Return all lines from the listing below in which "tape" appears.
*** Opening Data to process ***
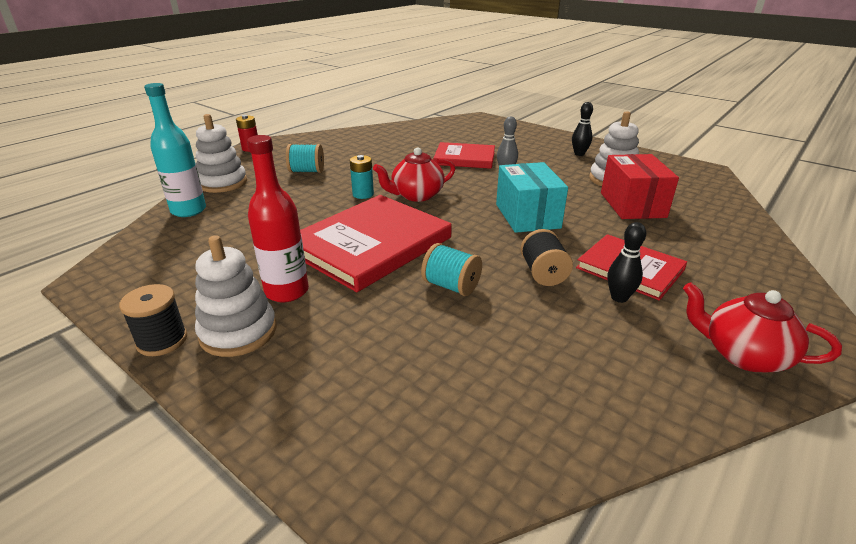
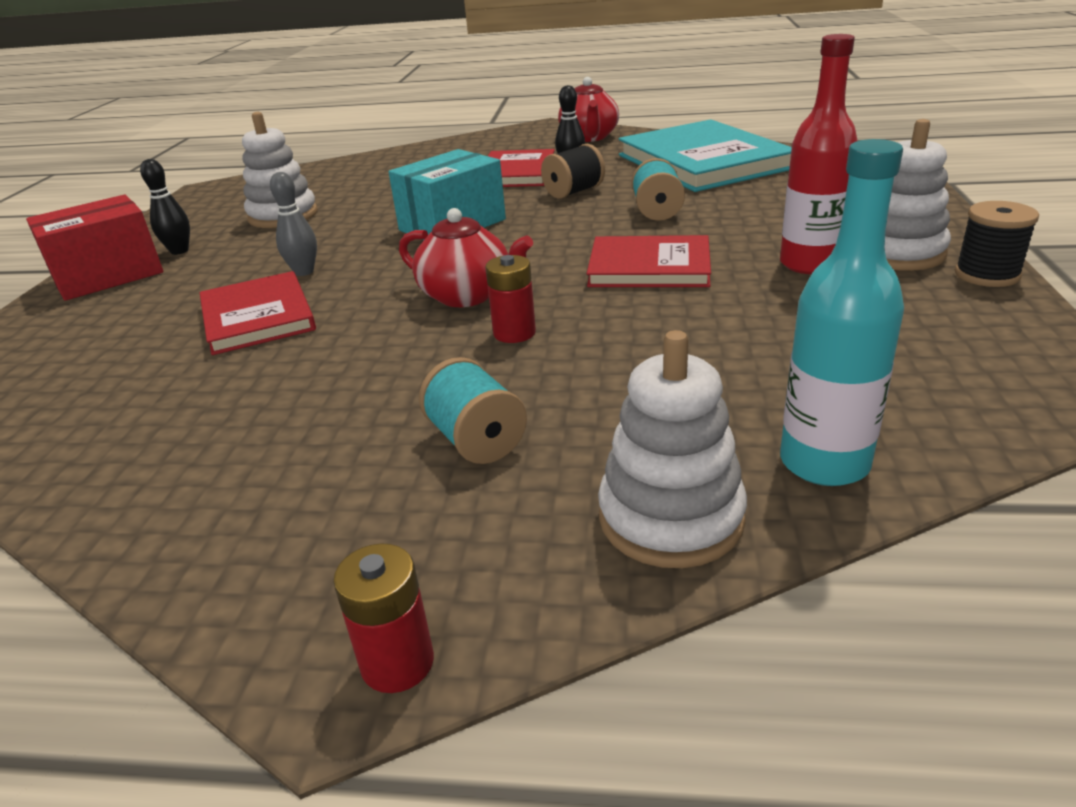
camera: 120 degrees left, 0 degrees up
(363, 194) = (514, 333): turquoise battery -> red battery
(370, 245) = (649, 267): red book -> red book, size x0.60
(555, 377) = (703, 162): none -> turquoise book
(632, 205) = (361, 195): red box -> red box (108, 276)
*** Closing Data to process ***
*** Opening Data to process ***
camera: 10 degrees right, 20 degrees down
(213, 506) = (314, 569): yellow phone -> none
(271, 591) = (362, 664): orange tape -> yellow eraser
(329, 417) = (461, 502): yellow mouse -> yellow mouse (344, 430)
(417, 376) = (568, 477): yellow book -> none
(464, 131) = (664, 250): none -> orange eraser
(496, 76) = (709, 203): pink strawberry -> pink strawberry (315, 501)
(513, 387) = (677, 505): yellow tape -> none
*** Closing Data to process ***
Exercise solution:
(271, 591) = (362, 664): orange tape -> yellow eraser
(513, 387) = (677, 505): yellow tape -> none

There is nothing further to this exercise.